◆ ASSIGNMENT
Within the entries that follow, show each line where the word "fish" occurs.

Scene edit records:
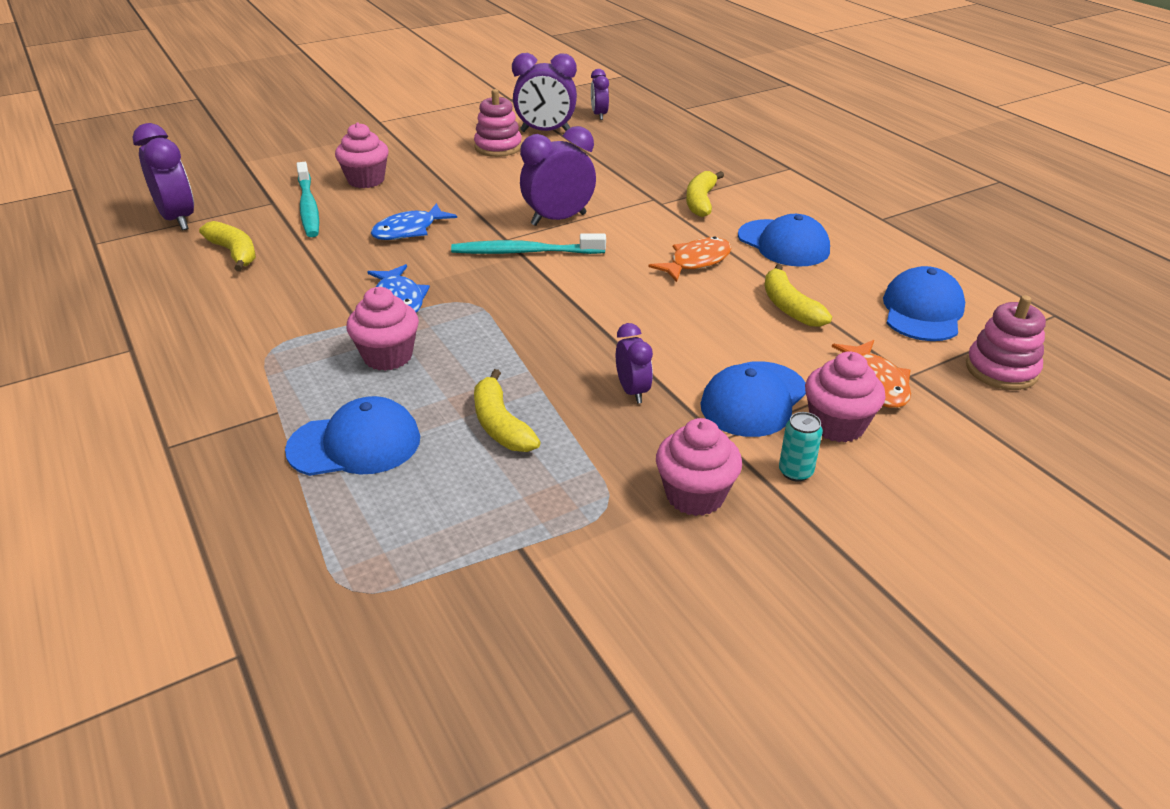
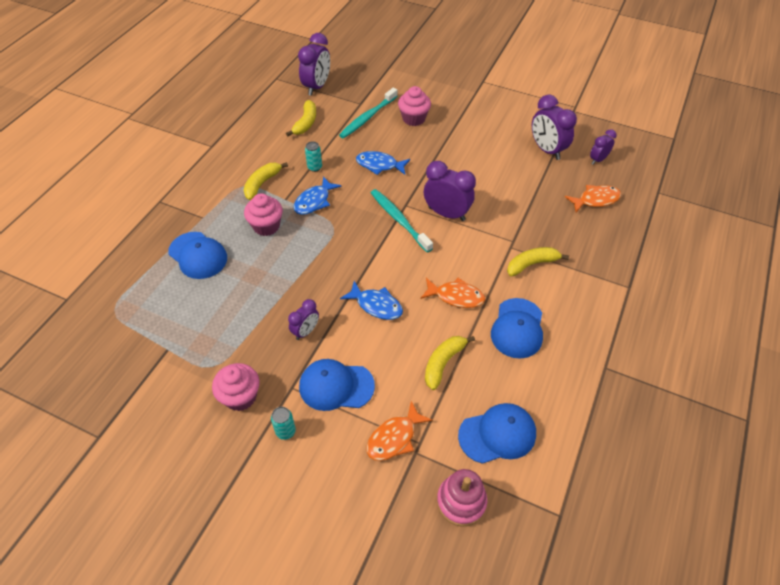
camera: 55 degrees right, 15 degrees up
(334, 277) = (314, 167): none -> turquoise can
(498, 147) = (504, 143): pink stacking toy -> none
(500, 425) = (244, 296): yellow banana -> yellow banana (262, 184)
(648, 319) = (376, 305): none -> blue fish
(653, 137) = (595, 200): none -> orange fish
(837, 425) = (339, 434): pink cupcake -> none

◆ ANSWER SECTION
(648, 319) = (376, 305): none -> blue fish
(653, 137) = (595, 200): none -> orange fish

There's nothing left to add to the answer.